AIM: Set these lines out as a numbered list, skipping any blank lines and including every line. Leave the pictures out of the answer.

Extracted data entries
----

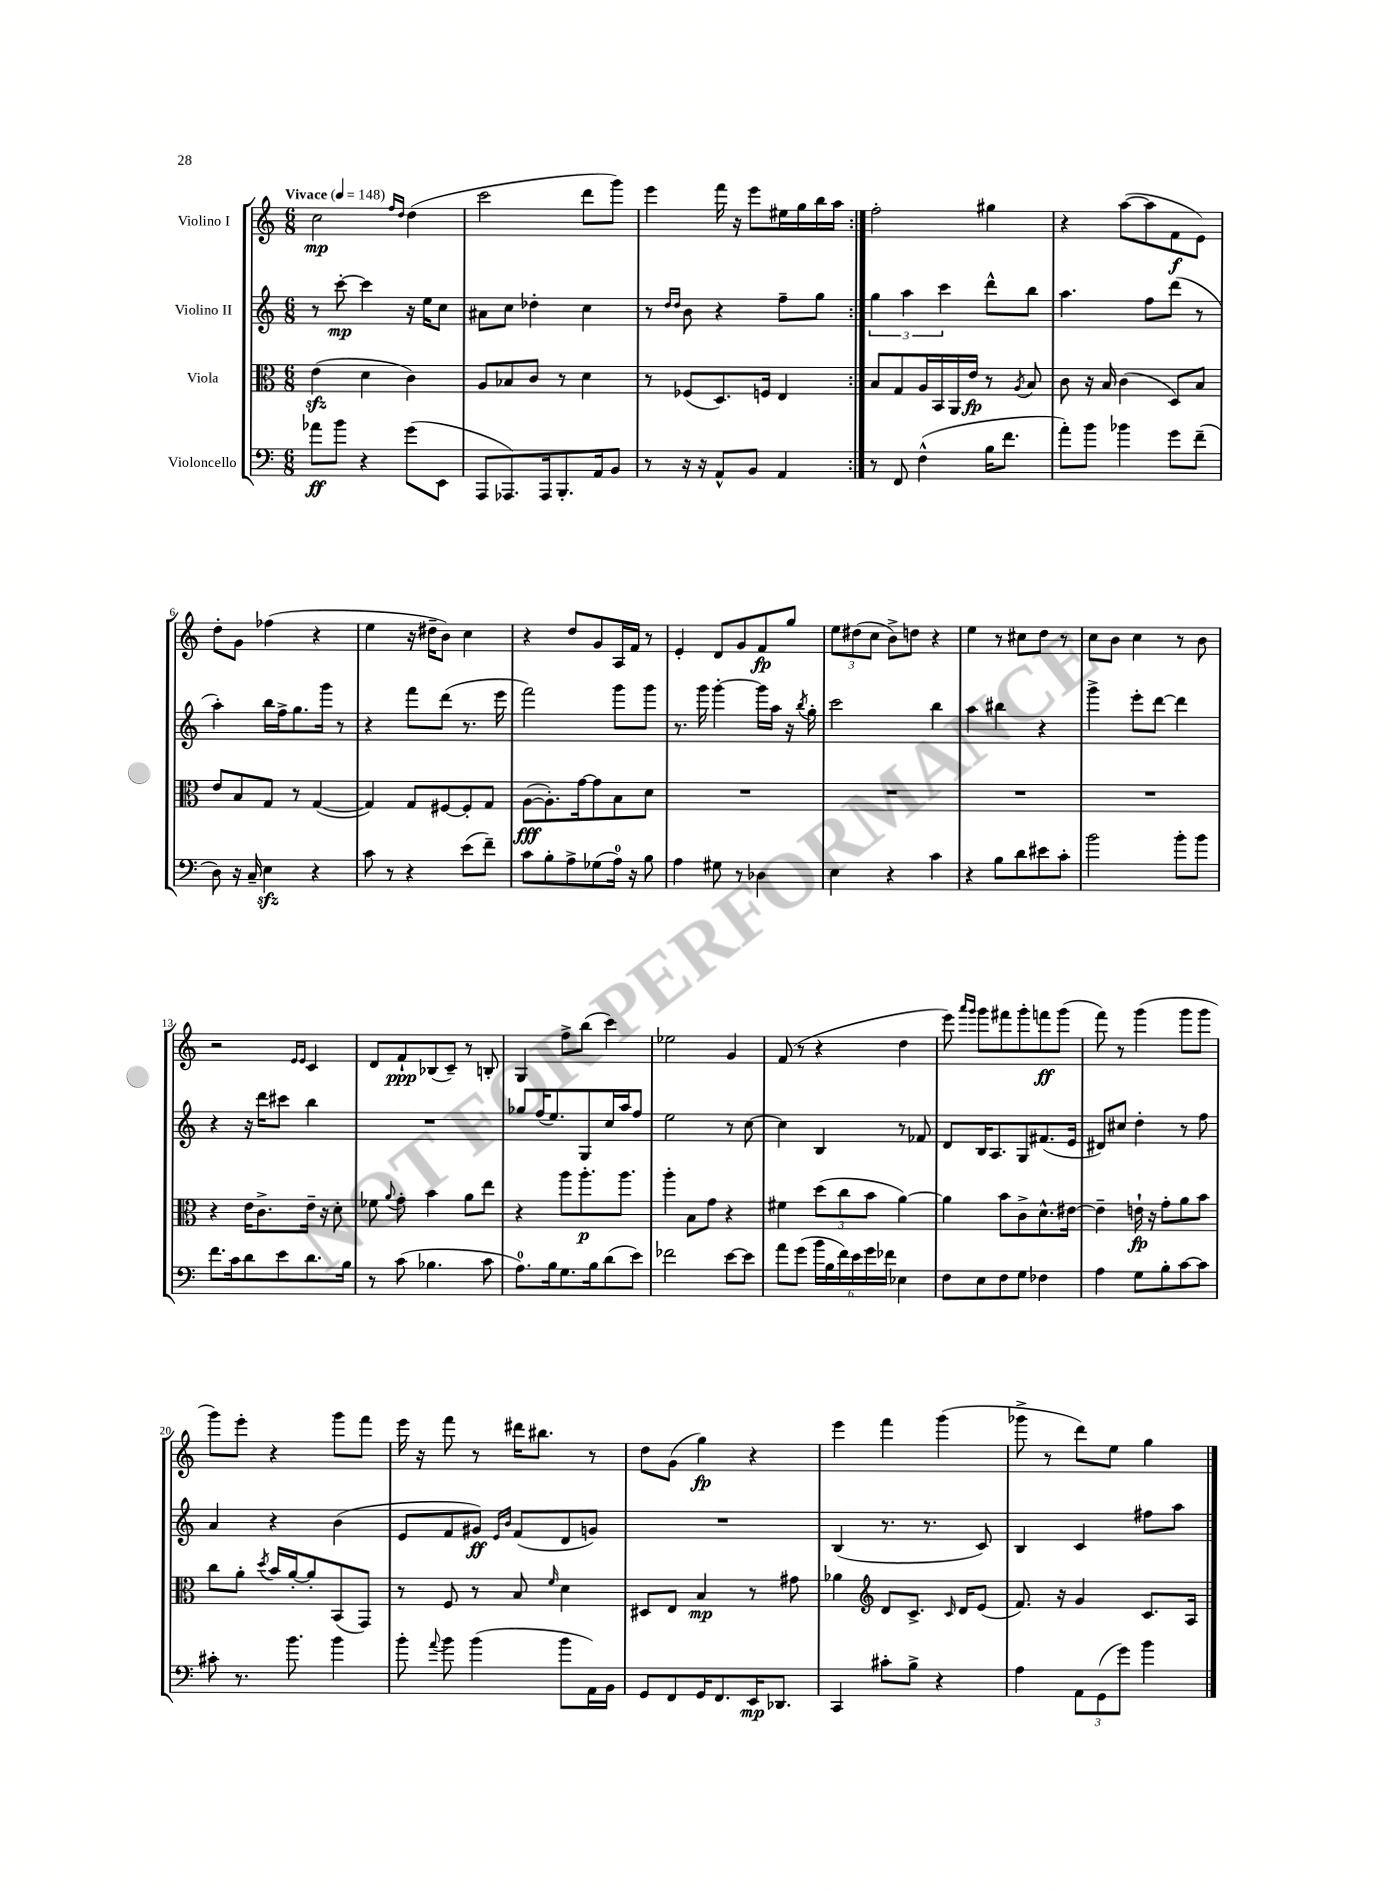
<<
\new StaffGroup <<
\new Staff = "s0" \with { instrumentName = "Violino I" } {
    \clef treble \key c \major \numericTimeSignature \time 6/8 \tempo "Vivace" 4 = 148
    \autoBeamOff \repeat volta 2 { c''2\mp \grace { f''16[ d''16] } d''4( |
    c'''2 d'''8[ g'''8]) |
    e'''4 f'''16 r16 e'''8[ eis''16 g''16 b''16 a''16] | }
    f''2-. gis''4 |
    r4 a''8[~( a''8 f'8\f e'8]) |
    d''8[-. g'8] fes''4( r4 |
    e''4 r16 dis''16[-- b'8]) c''4 |
    r4 d''8[ g'8 a16 f'16] r8 |
    e'4-. d'8[ g'8 f'8\fp g''8] |
    \tuplet 3/2 { e''8[ dis''8( c''8] } b'8[->) d''8] r4 |
    e''4 r8 cis''8[ d''8] r8 |
    c''8[ b'8] c''4 r8 b'8 |
    r2 \grace { e'16[ e'16] } c'4 |
    d'8[ f'8-!\ppp bes8( c'8]--) r8 b8-. |
    g4 f''8[-> b''8]( c'''4) |
    ees''2 g'4 |
    f'8( r8 r4 d''4 |
    e'''8) \grace { a'''16[ g'''16] } g'''8[ fis'''8 g'''8-. f'''8\ff g'''8]( |
    f'''8) r8 g'''4( g'''8[ g'''8] |
    g'''8[) e'''8]-. r4 g'''8[ f'''8] |
    e'''16 r16 f'''8 r8 dis'''16[ bis''8.] r8 |
    d''8[ g'8]( g''4\fp) r4 |
    e'''4 f'''4 g'''4( |
    ges'''8-> r8 d'''8[) e''8] g''4 \bar "|." |
}
\new Staff = "s1" \with { instrumentName = "Violino II" } {
    \clef treble \key c \major \numericTimeSignature \time 6/8
    \autoBeamOff \repeat volta 2 { r8 c'''8~-.\mp c'''4 r16 e''16[ c''8] |
    ais'8[ c''8] des''4-. c''4 |
    r8 \grace { d''16[ d''16] } b'8 r4 f''8[-- g''8] | }
    \tuplet 3/2 { g''4 a''4 c'''4 } d'''8[-^ b''8] |
    a''4. f''8[ d'''8]( r8 |
    a''4-.) b''16[ f''16-> g''8. g'''16] r8 |
    r4 f'''8[ d'''8]( r8. e'''16 |
    f'''2) g'''8[ g'''8] |
    r8. g'''16 g'''4~-. g'''16[ a''16] r16 \acciaccatura { b''8 } g''16-. |
    c'''2 b''4 |
    a''4 bis''4 r4 |
    g'''4-> e'''8[-. d'''8]~ d'''4 |
    r4 r16 d'''16[ cis'''8] b''4 |
    R2. |
    ges''8[ f''16( e''8.) g8 c''16 a''16 f''8] |
    e''2 r8 c''8~ |
    c''4 b4 r8 fes'8 |
    d'8[ b16 a8. g8 fis'8.( e'16] |
    dis'8[) cis''8] d''4-. r8 f''8 |
    a'4 r4 b'4( |
    e'8[ f'8 gis'8]\ff) \grace { e'16[ b'16] } f'8[( d'8 g'8]) |
    R2. |
    b4( r8. r8. c'8) |
    b4 c'4 fis''8[ a''8] \bar "|." |
}
\new Staff = "s2" \with { instrumentName = "Viola" } {
    \clef alto \key c \major \numericTimeSignature \time 6/8
    \autoBeamOff \repeat volta 2 { e'4\sfz( d'4 c'4) |
    a8[ bes8 c'8] r8 d'4 |
    r8 fes8[( d8.) f16] e4 | }
    b8[ g8 a16 b,16 a,16 e'16]\fp r8 \acciaccatura { a8 } b8 |
    c'8 r16 b16 c'4( d8[) b8] |
    e'8[ b8 g8] r8 g4~( |
    g4) g8[ fis8~ fis8-. g8] |
    a8[~\fff( a8.-.) g'16~ g'8 b8 d'8] |
    R2. |
    R2. |
    R2. |
    R2. |
    r4 e'16[ c'8.-> e'16]-- r16 d'8-. |
    fes'8 \appoggiatura { a'8 } g'8-. b'4 a'8[ e''8] |
    r4 a''8[ a''8.-.\p a''8.] |
    a''4-. b8[ g'8] r4 |
    fis'4 \tuplet 3/2 { d''8[( c''8 b'8] } a'4~) |
    a'4 b'8[ c'8-> d'8.-^ eis'16]~ |
    eis'4-- e'16-!\fp r16 g'8[-. a'8 b'8] |
    c''8[ a'8]-. \acciaccatura { d''8 } b'16[ a'16~-. a'8-. b,8( g,8]) |
    r8 f8 r8 b8 \grace { f'16 } d'4 |
    dis8[ e8] b4\mp r8 gis'8 |
    aes'4 \clef treble d'8[ c'8.]-> \grace { c'16 } d'16[ e'8]( |
    f'8.) r16 g'4 c'8.[ a16] \bar "|." |
}
\new Staff = "s3" \with { instrumentName = "Violoncello" } {
    \clef bass \key c \major \numericTimeSignature \time 6/8
    \autoBeamOff \repeat volta 2 { aes'8[\ff b'8] r4 g'8[( e,8] |
    a,,8[ aes,,8.) aes,,16 b,,8.-. a,16 b,8] |
    r8 r16 r16 a,8[-^ b,8] a,4 | }
    r8 f,8 f4-^( b16[ f'8.] |
    a'8[-.) b'8] bes'4 g'8[ f'8]--( |
    d8) r16 c16-- e4\sfz r4 |
    c'8 r8 r4 e'8[( f'8]--) |
    c'8[ b8-. a8-> ges8( a16]-0) r16 b8 |
    a4 gis8 r8 des4 |
    e4 r4 c'4 |
    r4 b8[ d'8 eis'8 c'8]-. |
    b'2 b'8[-. b'8] |
    f'8.[ c'16 d'8 e'8 d'8. b16] |
    r8 c'8( bes4. c'8 |
    a8.[-0) b16 g8. b16 d'8( e'8]) |
    fes'2 e'8[~ e'8] |
    a'8[ g'8]( \tuplet 6/4 { b'16[ b16 f'16) e'16 g'16 fes'16] } ees4 |
    f8[ e8 f8 g8] fes4 |
    a4 g8[ b8-. c'8~ c'8] |
    cis'8-. r8. b'8. b'4 |
    b'8-. \appoggiatura { a'8 } b'8 b'4( b'8[ a,16) b,16] |
    g,8[ f,8 g,16 f,8. e,16\mp des,8.] |
    c,4 cis'8[-. b8]-> r4 |
    a4 \tuplet 3/2 { a,8[ g,8( g'8]) } b'4 \bar "|." |
}
>>
>>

----

SOLUTION TO THE EXERCISE:
1. <<
2. \new StaffGroup <<
3. \new Staff = "s0" \with { instrumentName = "Violino I" } {
4.     \clef treble \key c \major \numericTimeSignature \time 6/8 \tempo "Vivace" 4 = 148
5.     \autoBeamOff \repeat volta 2 { c''2\mp \grace { f''16[ d''16] } d''4( |
6.     c'''2 d'''8[ g'''8]) |
7.     e'''4 f'''16 r16 e'''8[ eis''16 g''16 b''16 a''16] | }
8.     f''2-. gis''4 |
9.     r4 a''8[~( a''8 f'8\f e'8]) |
10.     d''8[-. g'8] fes''4( r4 |
11.     e''4 r16 dis''16[-- b'8]) c''4 |
12.     r4 d''8[ g'8 a16 f'16] r8 |
13.     e'4-. d'8[ g'8 f'8\fp g''8] |
14.     \tuplet 3/2 { e''8[ dis''8( c''8] } b'8[->) d''8] r4 |
15.     e''4 r8 cis''8[ d''8] r8 |
16.     c''8[ b'8] c''4 r8 b'8 |
17.     r2 \grace { e'16[ e'16] } c'4 |
18.     d'8[ f'8-!\ppp bes8( c'8]--) r8 b8-. |
19.     g4 f''8[-> b''8]( c'''4) |
20.     ees''2 g'4 |
21.     f'8( r8 r4 d''4 |
22.     e'''8) \grace { a'''16[ g'''16] } g'''8[ fis'''8 g'''8-. f'''8\ff g'''8]( |
23.     f'''8) r8 g'''4( g'''8[ g'''8] |
24.     g'''8[) e'''8]-. r4 g'''8[ f'''8] |
25.     e'''16 r16 f'''8 r8 dis'''16[ bis''8.] r8 |
26.     d''8[ g'8]( g''4\fp) r4 |
27.     e'''4 f'''4 g'''4( |
28.     ges'''8-> r8 d'''8[) e''8] g''4 \bar "|." |
29. }
30. \new Staff = "s1" \with { instrumentName = "Violino II" } {
31.     \clef treble \key c \major \numericTimeSignature \time 6/8
32.     \autoBeamOff \repeat volta 2 { r8 c'''8~-.\mp c'''4 r16 e''16[ c''8] |
33.     ais'8[ c''8] des''4-. c''4 |
34.     r8 \grace { d''16[ d''16] } b'8 r4 f''8[-- g''8] | }
35.     \tuplet 3/2 { g''4 a''4 c'''4 } d'''8[-^ b''8] |
36.     a''4. f''8[ d'''8]( r8 |
37.     a''4-.) b''16[ f''16-> g''8. g'''16] r8 |
38.     r4 f'''8[ d'''8]( r8. e'''16 |
39.     f'''2) g'''8[ g'''8] |
40.     r8. g'''16 g'''4~-. g'''16[ a''16] r16 \acciaccatura { b''8 } g''16-. |
41.     c'''2 b''4 |
42.     a''4 bis''4 r4 |
43.     g'''4-> e'''8[-. d'''8]~ d'''4 |
44.     r4 r16 d'''16[ cis'''8] b''4 |
45.     R2. |
46.     ges''8[ f''16( e''8.) g8 c''16 a''16 f''8] |
47.     e''2 r8 c''8~ |
48.     c''4 b4 r8 fes'8 |
49.     d'8[ b16 a8. g8 fis'8.( e'16] |
50.     dis'8[) cis''8] d''4-. r8 f''8 |
51.     a'4 r4 b'4( |
52.     e'8[ f'8 gis'8]\ff) \grace { e'16[ b'16] } f'8[( d'8 g'8]) |
53.     R2. |
54.     b4( r8. r8. c'8) |
55.     b4 c'4 fis''8[ a''8] \bar "|." |
56. }
57. \new Staff = "s2" \with { instrumentName = "Viola" } {
58.     \clef alto \key c \major \numericTimeSignature \time 6/8
59.     \autoBeamOff \repeat volta 2 { e'4\sfz( d'4 c'4) |
60.     a8[ bes8 c'8] r8 d'4 |
61.     r8 fes8[( d8.) f16] e4 | }
62.     b8[ g8 a16 b,16 a,16 e'16]\fp r8 \acciaccatura { a8 } b8 |
63.     c'8 r16 b16 c'4( d8[) b8] |
64.     e'8[ b8 g8] r8 g4~( |
65.     g4) g8[ fis8~ fis8-. g8] |
66.     a8[~\fff( a8.-.) g'16~ g'8 b8 d'8] |
67.     R2. |
68.     R2. |
69.     R2. |
70.     R2. |
71.     r4 e'16[ c'8.-> e'16]-- r16 d'8-. |
72.     fes'8 \appoggiatura { a'8 } g'8-. b'4 a'8[ e''8] |
73.     r4 a''8[ a''8.-.\p a''8.] |
74.     a''4-. b8[ g'8] r4 |
75.     fis'4 \tuplet 3/2 { d''8[( c''8 b'8] } a'4~) |
76.     a'4 b'8[ c'8-> d'8.-^ eis'16]~ |
77.     eis'4-- e'16-!\fp r16 g'8[-. a'8 b'8] |
78.     c''8[ a'8]-. \acciaccatura { d''8 } b'16[ a'16~-. a'8-. b,8( g,8]) |
79.     r8 f8 r8 b8 \grace { f'16 } d'4 |
80.     dis8[ e8] b4\mp r8 gis'8 |
81.     aes'4 \clef treble d'8[ c'8.]-> \grace { c'16 } d'16[ e'8]( |
82.     f'8.) r16 g'4 c'8.[ a16] \bar "|." |
83. }
84. \new Staff = "s3" \with { instrumentName = "Violoncello" } {
85.     \clef bass \key c \major \numericTimeSignature \time 6/8
86.     \autoBeamOff \repeat volta 2 { aes'8[\ff b'8] r4 g'8[( e,8] |
87.     a,,8[ aes,,8.) aes,,16 b,,8.-. a,16 b,8] |
88.     r8 r16 r16 a,8[-^ b,8] a,4 | }
89.     r8 f,8 f4-^( b16[ f'8.] |
90.     a'8[-.) b'8] bes'4 g'8[ f'8]--( |
91.     d8) r16 c16-- e4\sfz r4 |
92.     c'8 r8 r4 e'8[( f'8]--) |
93.     c'8[ b8-. a8-> ges8( a16]-0) r16 b8 |
94.     a4 gis8 r8 des4 |
95.     e4 r4 c'4 |
96.     r4 b8[ d'8 eis'8 c'8]-. |
97.     b'2 b'8[-. b'8] |
98.     f'8.[ c'16 d'8 e'8 d'8. b16] |
99.     r8 c'8( bes4. c'8 |
100.     a8.[-0) b16 g8. b16 d'8( e'8]) |
101.     fes'2 e'8[~ e'8] |
102.     a'8[ g'8]( \tuplet 6/4 { b'16[ b16 f'16) e'16 g'16 fes'16] } ees4 |
103.     f8[ e8 f8 g8] fes4 |
104.     a4 g8[ b8-. c'8~ c'8] |
105.     cis'8-. r8. b'8. b'4 |
106.     b'8-. \appoggiatura { a'8 } b'8 b'4( b'8[ a,16) b,16] |
107.     g,8[ f,8 g,16 f,8. e,16\mp des,8.] |
108.     c,4 cis'8[-. b8]-> r4 |
109.     a4 \tuplet 3/2 { a,8[ g,8( g'8]) } b'4 \bar "|." |
110. }
111. >>
112. >>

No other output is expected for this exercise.